### [TASK OBJECTIVE]
Leave the pictures aside and copy all the data exactly.

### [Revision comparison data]
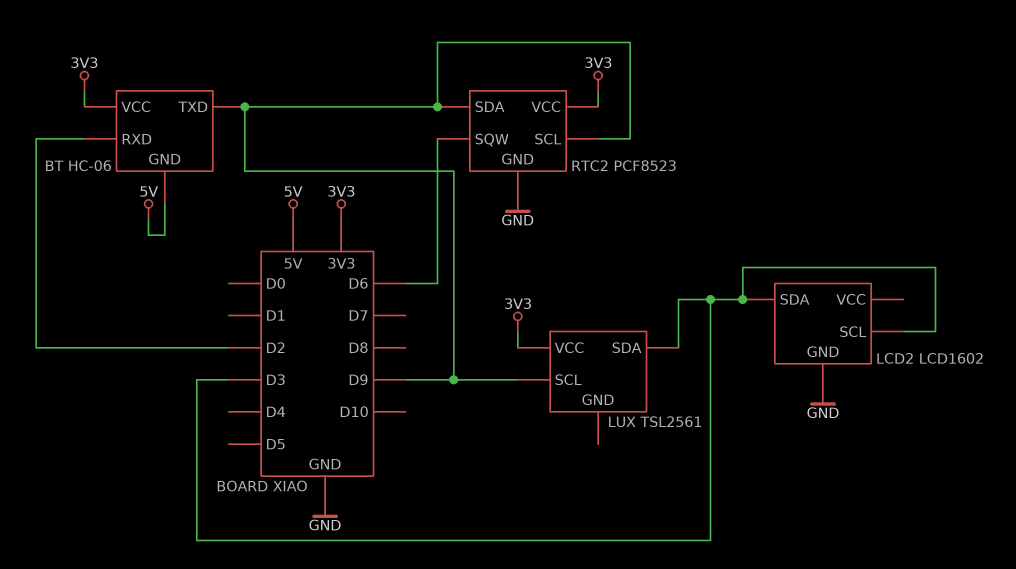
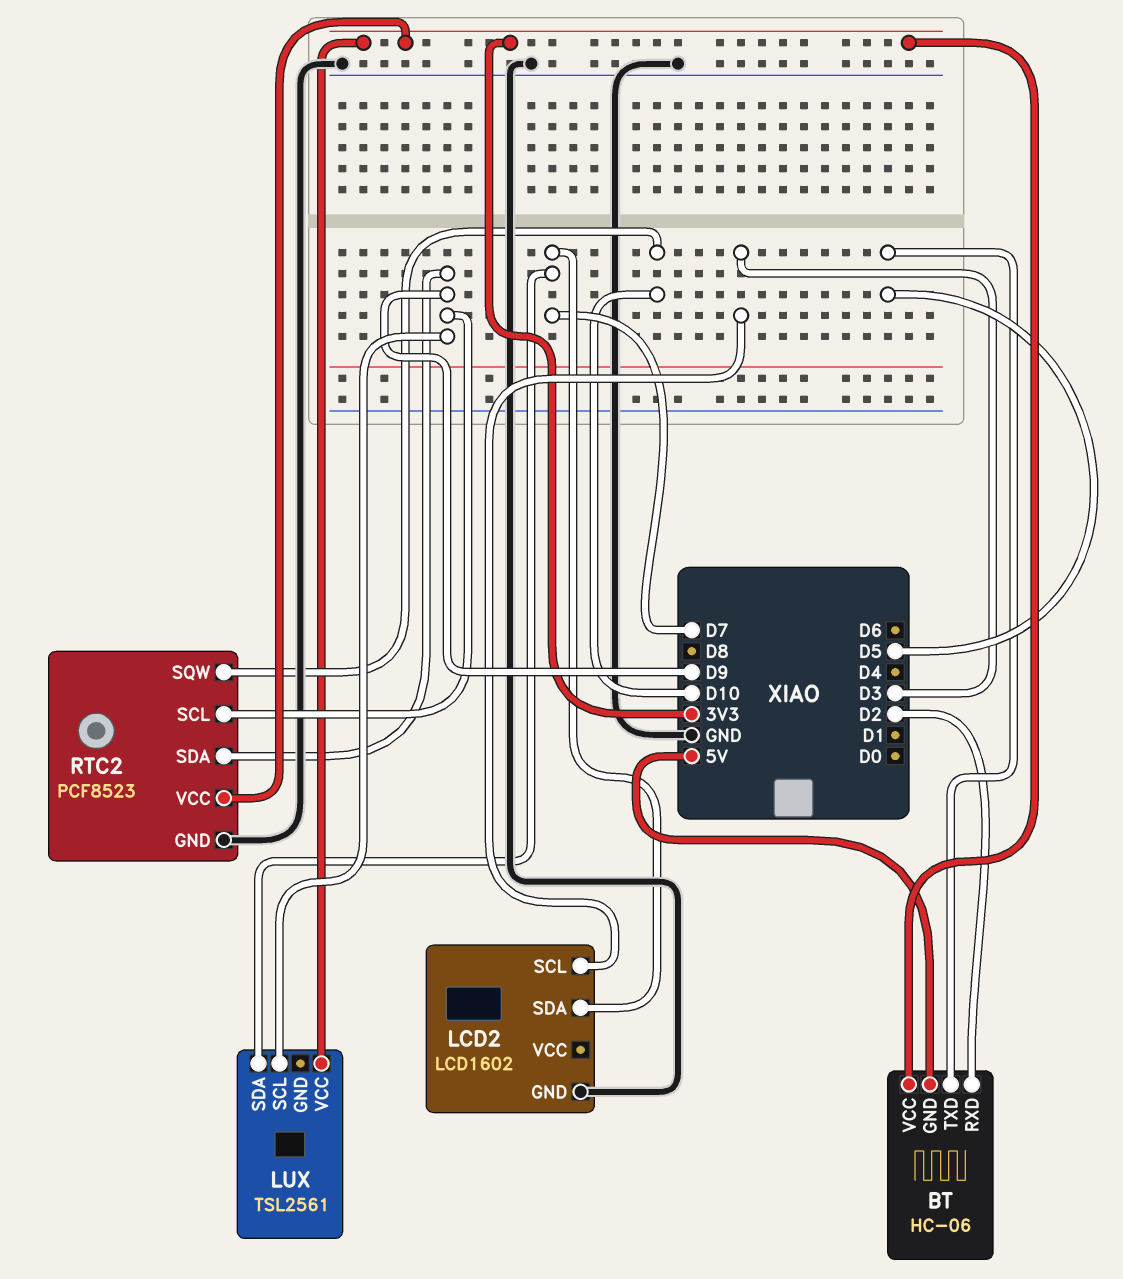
BT pin TXD: D9 -> D5
LCD2 pin SDA: D3 -> D7
LUX pin SDA: D3 -> D7
RTC2 pin SQW: D6 -> D10

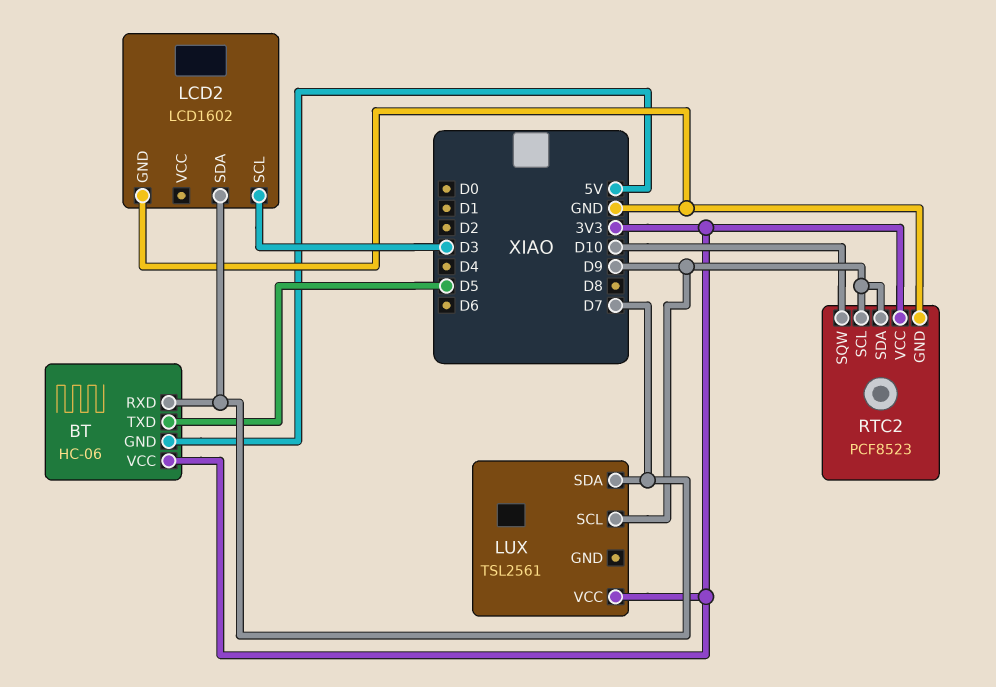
BT pin RXD: D2 -> D7

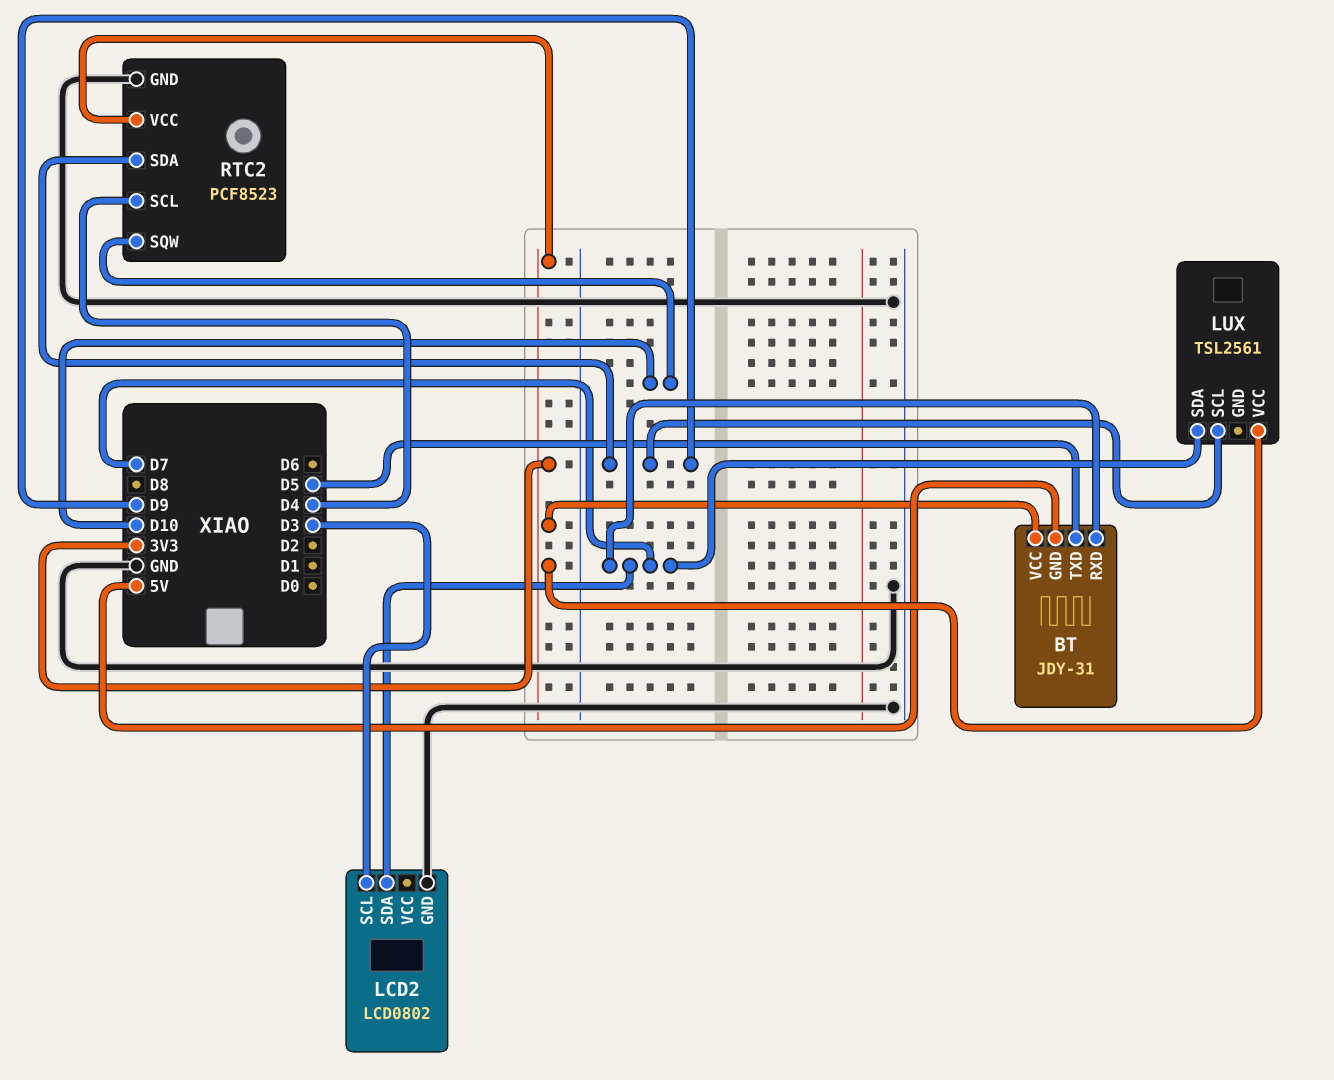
BT: HC-06 -> JDY-31
LCD2: LCD1602 -> LCD0802
RTC2 pin SCL: D9 -> D4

### [TASK SOLUTION]
BT pin TXD: D9 -> D5
LCD2 pin SDA: D3 -> D7
LUX pin SDA: D3 -> D7
RTC2 pin SQW: D6 -> D10

BT pin RXD: D2 -> D7

BT: HC-06 -> JDY-31
LCD2: LCD1602 -> LCD0802
RTC2 pin SCL: D9 -> D4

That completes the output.